Object change listings
==*==

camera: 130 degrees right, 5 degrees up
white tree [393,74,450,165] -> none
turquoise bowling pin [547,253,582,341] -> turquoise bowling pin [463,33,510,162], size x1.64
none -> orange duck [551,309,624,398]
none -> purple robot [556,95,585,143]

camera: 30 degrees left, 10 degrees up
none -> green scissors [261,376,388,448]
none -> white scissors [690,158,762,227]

==*==

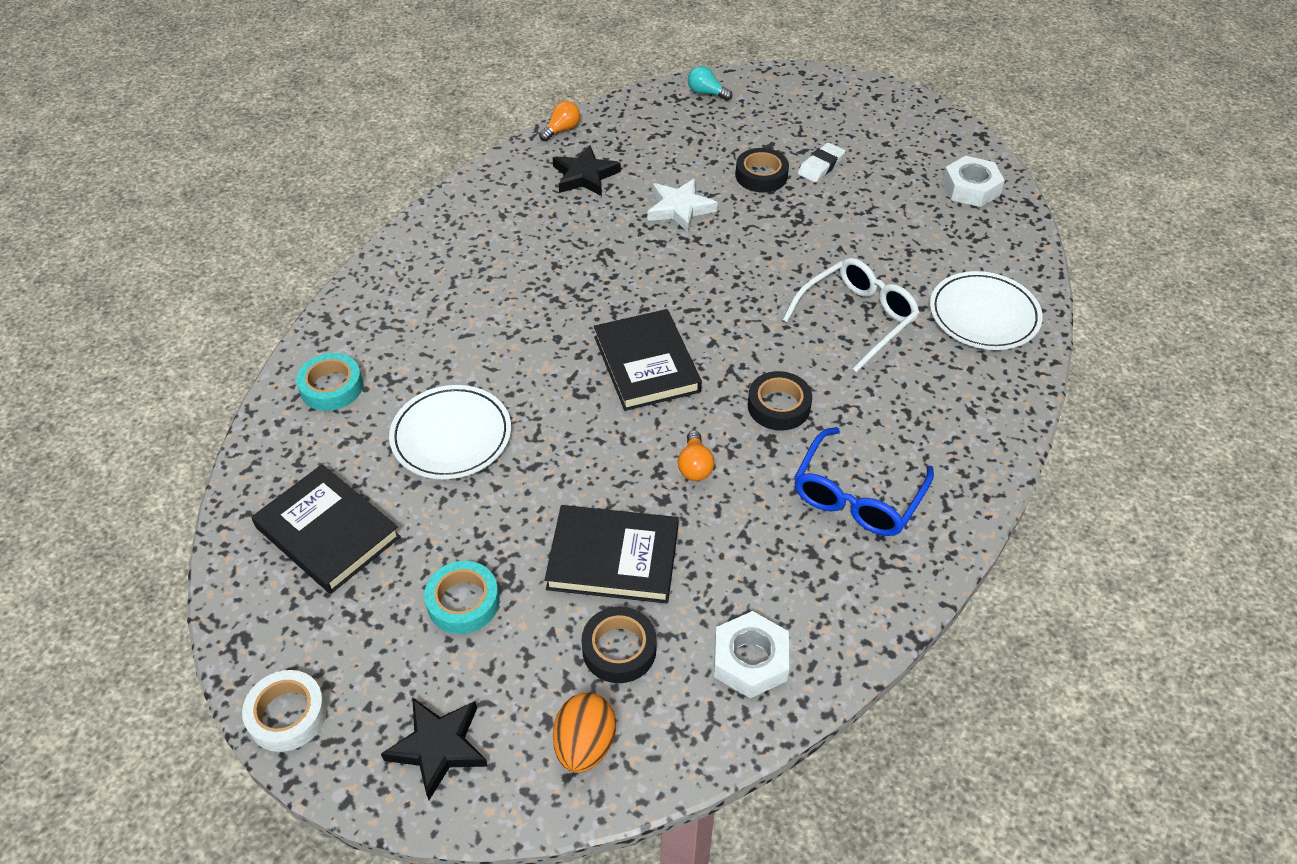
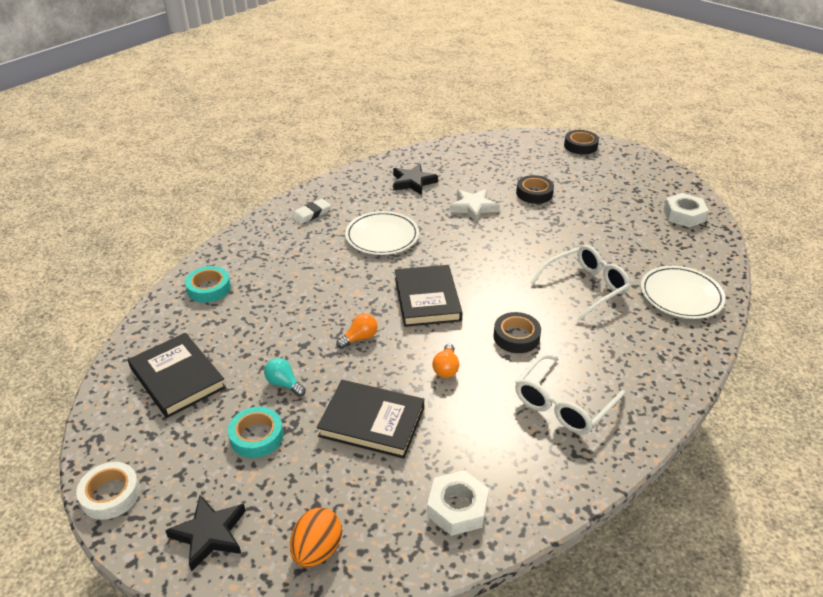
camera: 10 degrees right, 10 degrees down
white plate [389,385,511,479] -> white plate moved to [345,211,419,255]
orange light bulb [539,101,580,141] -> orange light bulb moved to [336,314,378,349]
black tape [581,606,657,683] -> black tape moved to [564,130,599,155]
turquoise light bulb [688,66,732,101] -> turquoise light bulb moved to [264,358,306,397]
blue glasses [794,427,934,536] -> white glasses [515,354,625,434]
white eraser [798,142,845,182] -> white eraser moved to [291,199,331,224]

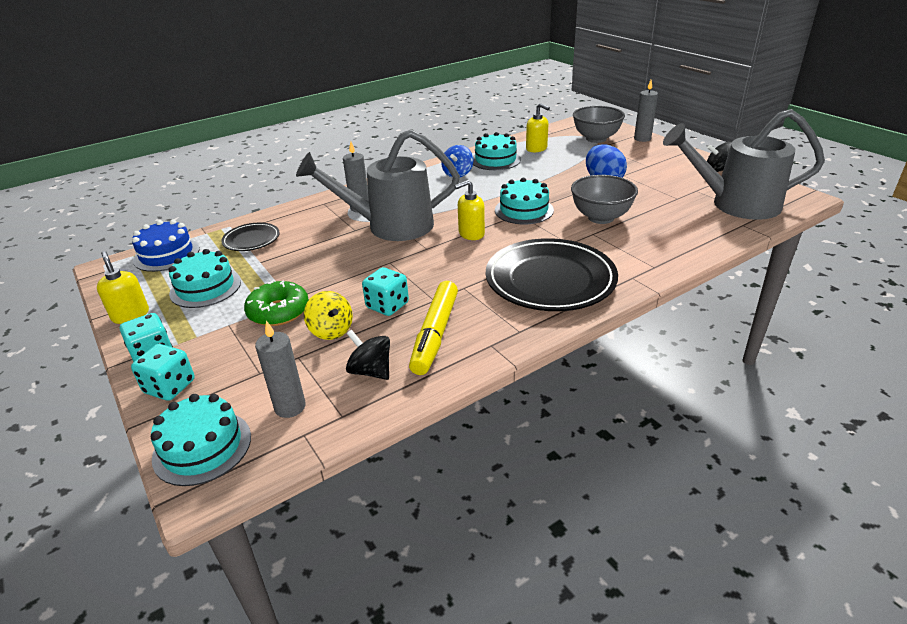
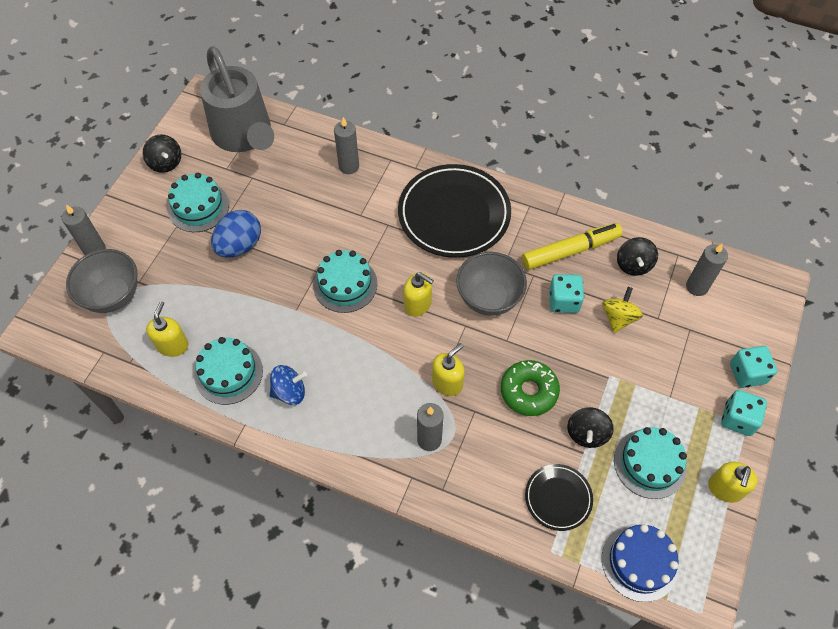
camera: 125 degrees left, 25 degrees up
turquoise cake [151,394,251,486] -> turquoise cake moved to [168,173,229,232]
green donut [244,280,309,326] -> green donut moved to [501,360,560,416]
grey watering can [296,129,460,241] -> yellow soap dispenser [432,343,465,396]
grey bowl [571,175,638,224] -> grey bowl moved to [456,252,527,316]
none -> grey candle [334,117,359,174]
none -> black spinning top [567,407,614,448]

==*==

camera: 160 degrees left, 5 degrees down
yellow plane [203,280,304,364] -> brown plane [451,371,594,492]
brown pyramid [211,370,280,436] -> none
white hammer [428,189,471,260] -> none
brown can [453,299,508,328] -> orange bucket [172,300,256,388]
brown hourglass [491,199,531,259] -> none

==*==

--- Directive ---
Copy out, word for word, the part of the entries above that begins at the line with "camera: 30 degrees left, 10 degrees up" and ends at the line with "none -> white scissors [690,158,762,227]", including both.

--- Answer for the task ---
camera: 30 degrees left, 10 degrees up
none -> green scissors [261,376,388,448]
none -> white scissors [690,158,762,227]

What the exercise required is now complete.